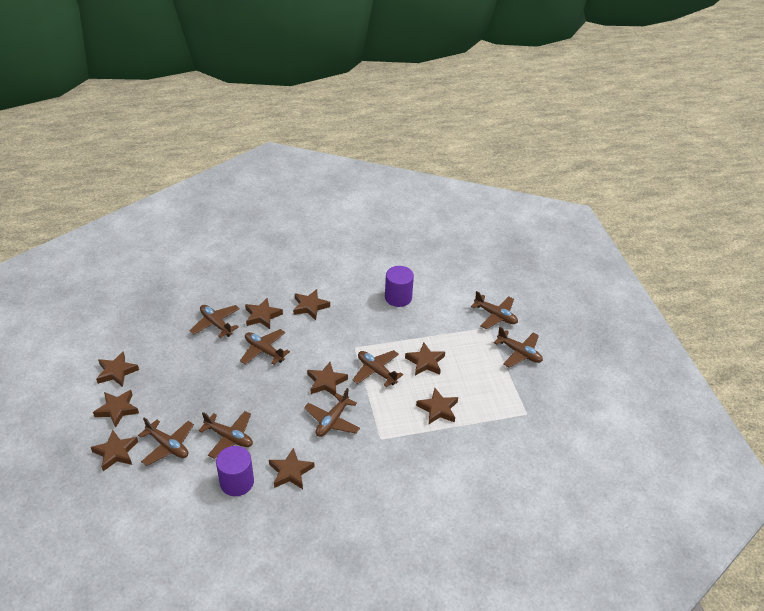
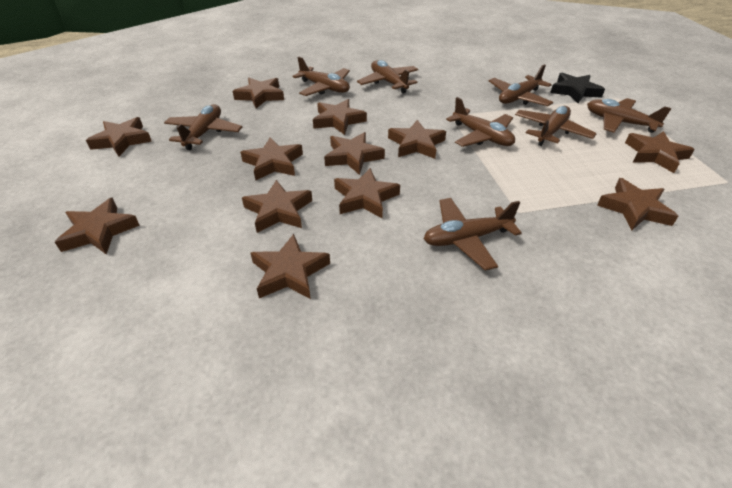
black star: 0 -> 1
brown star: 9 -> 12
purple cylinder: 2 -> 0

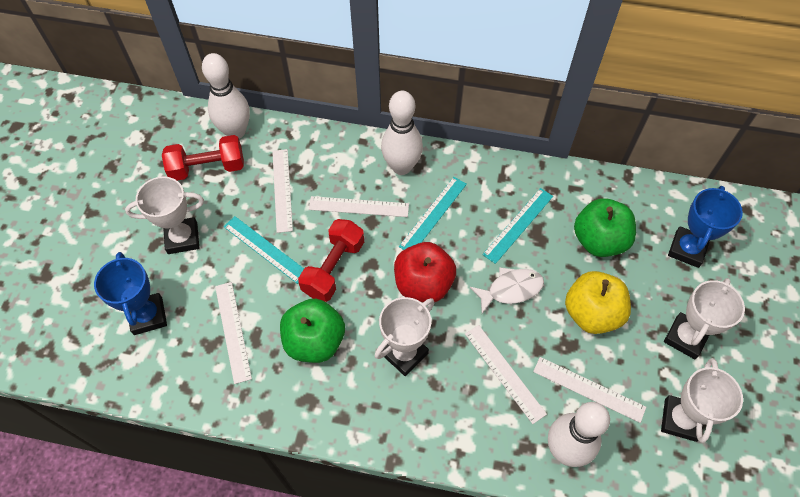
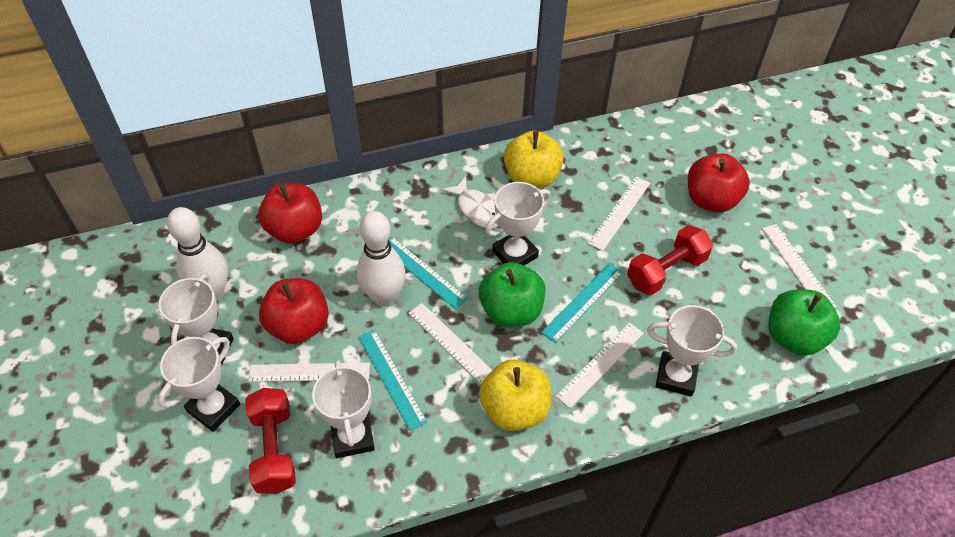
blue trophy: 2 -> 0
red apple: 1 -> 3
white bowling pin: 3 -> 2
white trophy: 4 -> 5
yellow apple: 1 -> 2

* * *

Go through the listing above and write it all out exactly, leaving out any picture.

• **ANSWER TO THE PROBLEM**
black star: 0 -> 1
brown star: 9 -> 12
purple cylinder: 2 -> 0

blue trophy: 2 -> 0
red apple: 1 -> 3
white bowling pin: 3 -> 2
white trophy: 4 -> 5
yellow apple: 1 -> 2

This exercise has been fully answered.